Records contained in a dataset

*****

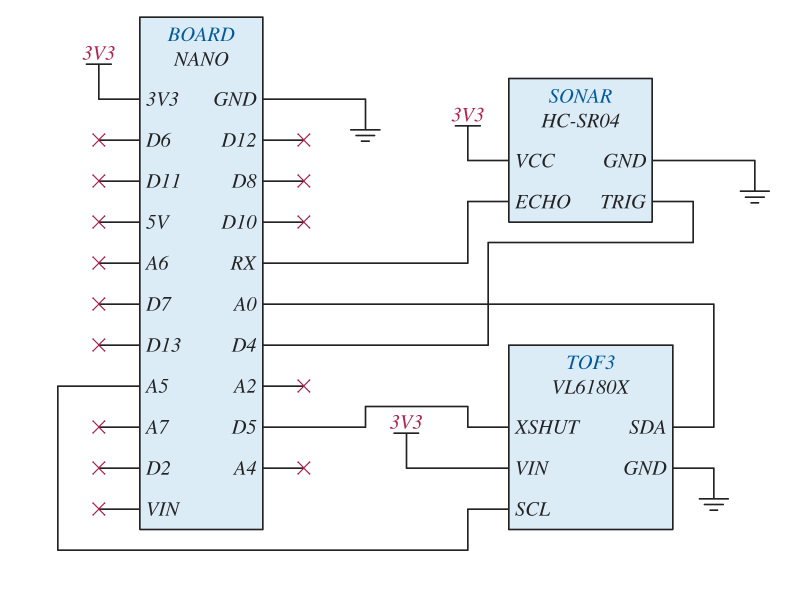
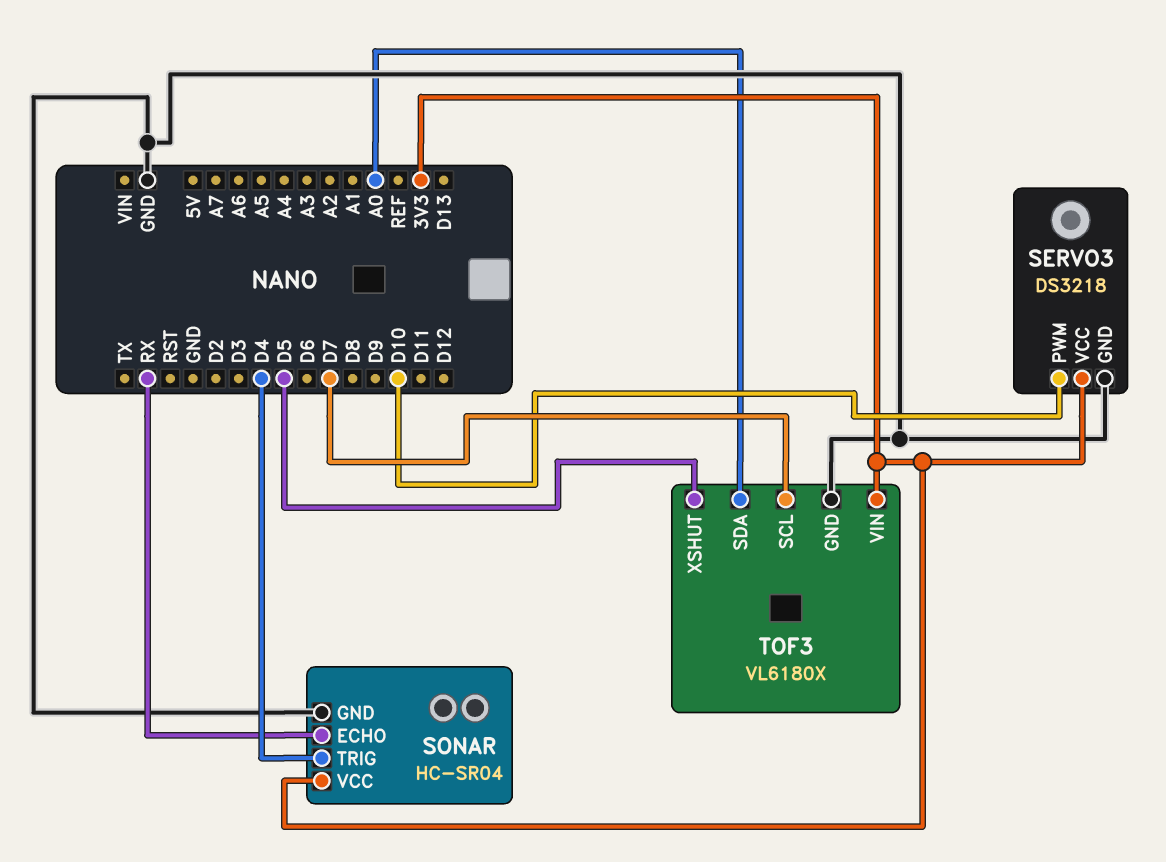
SERVO3: none -> DS3218
SERVO3 pin GND: none -> GND
SERVO3 pin PWM: none -> D10
SERVO3 pin VCC: none -> 3V3
TOF3 pin SCL: A5 -> D7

*****

Problem to solve: Copy out every entry exactly as written, but not the pictures.

Your response:
SERVO3: none -> DS3218
SERVO3 pin GND: none -> GND
SERVO3 pin PWM: none -> D10
SERVO3 pin VCC: none -> 3V3
TOF3 pin SCL: A5 -> D7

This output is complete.